*The task*: Start at the line holding "Catalog all visible". Write out that line and each one after it to the end of the data, unchanged.

*Data for the task*:
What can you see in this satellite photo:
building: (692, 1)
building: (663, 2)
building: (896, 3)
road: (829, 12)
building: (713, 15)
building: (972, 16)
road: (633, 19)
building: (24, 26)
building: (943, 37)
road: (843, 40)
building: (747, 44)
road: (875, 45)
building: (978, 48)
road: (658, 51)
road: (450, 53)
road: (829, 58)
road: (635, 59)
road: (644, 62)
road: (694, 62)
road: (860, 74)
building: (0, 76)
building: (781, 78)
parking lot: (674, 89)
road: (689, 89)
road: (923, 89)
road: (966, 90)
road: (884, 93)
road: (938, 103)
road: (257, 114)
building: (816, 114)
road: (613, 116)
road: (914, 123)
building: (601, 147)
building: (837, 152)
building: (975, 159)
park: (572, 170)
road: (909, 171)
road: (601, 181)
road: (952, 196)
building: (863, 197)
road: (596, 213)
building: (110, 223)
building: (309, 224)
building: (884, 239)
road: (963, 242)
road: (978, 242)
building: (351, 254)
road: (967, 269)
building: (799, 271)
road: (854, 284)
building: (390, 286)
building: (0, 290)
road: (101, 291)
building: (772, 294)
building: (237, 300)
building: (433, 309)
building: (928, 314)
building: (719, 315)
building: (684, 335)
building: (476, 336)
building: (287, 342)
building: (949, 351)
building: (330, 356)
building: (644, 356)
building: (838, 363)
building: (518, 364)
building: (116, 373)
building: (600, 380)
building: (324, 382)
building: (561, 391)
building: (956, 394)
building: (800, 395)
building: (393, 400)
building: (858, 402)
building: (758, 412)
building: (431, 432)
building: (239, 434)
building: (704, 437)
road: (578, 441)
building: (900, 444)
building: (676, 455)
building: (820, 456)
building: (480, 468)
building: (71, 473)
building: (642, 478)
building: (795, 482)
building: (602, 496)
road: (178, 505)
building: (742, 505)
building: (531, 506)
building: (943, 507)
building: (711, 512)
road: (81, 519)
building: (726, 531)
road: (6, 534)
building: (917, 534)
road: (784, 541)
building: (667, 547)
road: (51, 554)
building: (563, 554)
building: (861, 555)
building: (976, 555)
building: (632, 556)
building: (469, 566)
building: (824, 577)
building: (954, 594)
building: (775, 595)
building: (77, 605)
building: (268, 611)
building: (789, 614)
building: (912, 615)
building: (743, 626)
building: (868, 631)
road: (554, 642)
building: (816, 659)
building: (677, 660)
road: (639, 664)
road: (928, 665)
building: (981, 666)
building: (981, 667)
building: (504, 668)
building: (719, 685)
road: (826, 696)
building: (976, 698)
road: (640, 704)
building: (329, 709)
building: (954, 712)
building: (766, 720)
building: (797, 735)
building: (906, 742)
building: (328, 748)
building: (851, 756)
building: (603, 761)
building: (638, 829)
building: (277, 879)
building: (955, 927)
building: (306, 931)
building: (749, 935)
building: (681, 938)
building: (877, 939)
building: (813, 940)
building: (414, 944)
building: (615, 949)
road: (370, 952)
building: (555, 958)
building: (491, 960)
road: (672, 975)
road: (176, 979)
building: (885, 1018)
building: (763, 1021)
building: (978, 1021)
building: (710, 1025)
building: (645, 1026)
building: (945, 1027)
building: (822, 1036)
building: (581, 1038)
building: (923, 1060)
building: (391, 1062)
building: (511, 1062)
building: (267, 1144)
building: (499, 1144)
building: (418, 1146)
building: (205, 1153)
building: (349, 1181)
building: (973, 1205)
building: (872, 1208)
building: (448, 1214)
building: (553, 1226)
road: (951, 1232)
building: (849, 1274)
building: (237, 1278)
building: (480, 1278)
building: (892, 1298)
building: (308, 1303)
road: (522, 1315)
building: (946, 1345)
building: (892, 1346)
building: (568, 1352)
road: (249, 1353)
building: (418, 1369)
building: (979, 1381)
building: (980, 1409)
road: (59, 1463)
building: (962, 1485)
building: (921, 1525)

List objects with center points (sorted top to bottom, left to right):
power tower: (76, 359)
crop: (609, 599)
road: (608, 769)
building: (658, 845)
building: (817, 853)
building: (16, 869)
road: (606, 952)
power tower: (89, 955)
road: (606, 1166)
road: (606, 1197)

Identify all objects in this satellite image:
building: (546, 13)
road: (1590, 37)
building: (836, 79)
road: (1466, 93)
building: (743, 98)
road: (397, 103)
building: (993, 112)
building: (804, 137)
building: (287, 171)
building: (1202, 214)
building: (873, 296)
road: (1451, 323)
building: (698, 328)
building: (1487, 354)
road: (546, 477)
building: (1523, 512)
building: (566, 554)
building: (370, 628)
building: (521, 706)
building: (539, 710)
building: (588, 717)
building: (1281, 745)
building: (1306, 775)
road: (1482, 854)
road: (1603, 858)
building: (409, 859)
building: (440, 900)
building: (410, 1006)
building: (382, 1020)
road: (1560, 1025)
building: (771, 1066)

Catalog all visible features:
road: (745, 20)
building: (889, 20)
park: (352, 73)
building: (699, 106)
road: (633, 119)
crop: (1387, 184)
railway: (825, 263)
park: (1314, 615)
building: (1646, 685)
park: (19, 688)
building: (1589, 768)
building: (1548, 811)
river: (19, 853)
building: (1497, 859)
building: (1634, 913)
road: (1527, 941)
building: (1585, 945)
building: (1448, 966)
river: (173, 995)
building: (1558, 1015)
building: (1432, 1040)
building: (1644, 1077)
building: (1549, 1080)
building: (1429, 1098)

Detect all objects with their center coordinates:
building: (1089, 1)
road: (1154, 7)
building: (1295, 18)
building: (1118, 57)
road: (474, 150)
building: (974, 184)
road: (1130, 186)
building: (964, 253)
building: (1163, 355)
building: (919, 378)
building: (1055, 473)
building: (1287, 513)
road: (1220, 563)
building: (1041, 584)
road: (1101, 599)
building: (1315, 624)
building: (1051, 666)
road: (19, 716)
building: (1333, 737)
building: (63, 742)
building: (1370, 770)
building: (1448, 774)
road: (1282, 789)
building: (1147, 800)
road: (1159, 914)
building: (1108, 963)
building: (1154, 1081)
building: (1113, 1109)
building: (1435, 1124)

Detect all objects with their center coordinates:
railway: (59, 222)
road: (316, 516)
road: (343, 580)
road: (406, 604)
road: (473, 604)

*Reply*:
Catalog all visible features:
road: (745, 20)
building: (889, 20)
park: (352, 73)
building: (699, 106)
road: (633, 119)
crop: (1387, 184)
railway: (825, 263)
park: (1314, 615)
building: (1646, 685)
park: (19, 688)
building: (1589, 768)
building: (1548, 811)
river: (19, 853)
building: (1497, 859)
building: (1634, 913)
road: (1527, 941)
building: (1585, 945)
building: (1448, 966)
river: (173, 995)
building: (1558, 1015)
building: (1432, 1040)
building: (1644, 1077)
building: (1549, 1080)
building: (1429, 1098)

Detect all objects with their center coordinates:
building: (1089, 1)
road: (1154, 7)
building: (1295, 18)
building: (1118, 57)
road: (474, 150)
building: (974, 184)
road: (1130, 186)
building: (964, 253)
building: (1163, 355)
building: (919, 378)
building: (1055, 473)
building: (1287, 513)
road: (1220, 563)
building: (1041, 584)
road: (1101, 599)
building: (1315, 624)
building: (1051, 666)
road: (19, 716)
building: (1333, 737)
building: (63, 742)
building: (1370, 770)
building: (1448, 774)
road: (1282, 789)
building: (1147, 800)
road: (1159, 914)
building: (1108, 963)
building: (1154, 1081)
building: (1113, 1109)
building: (1435, 1124)

Detect all objects with their center coordinates:
railway: (59, 222)
road: (316, 516)
road: (343, 580)
road: (406, 604)
road: (473, 604)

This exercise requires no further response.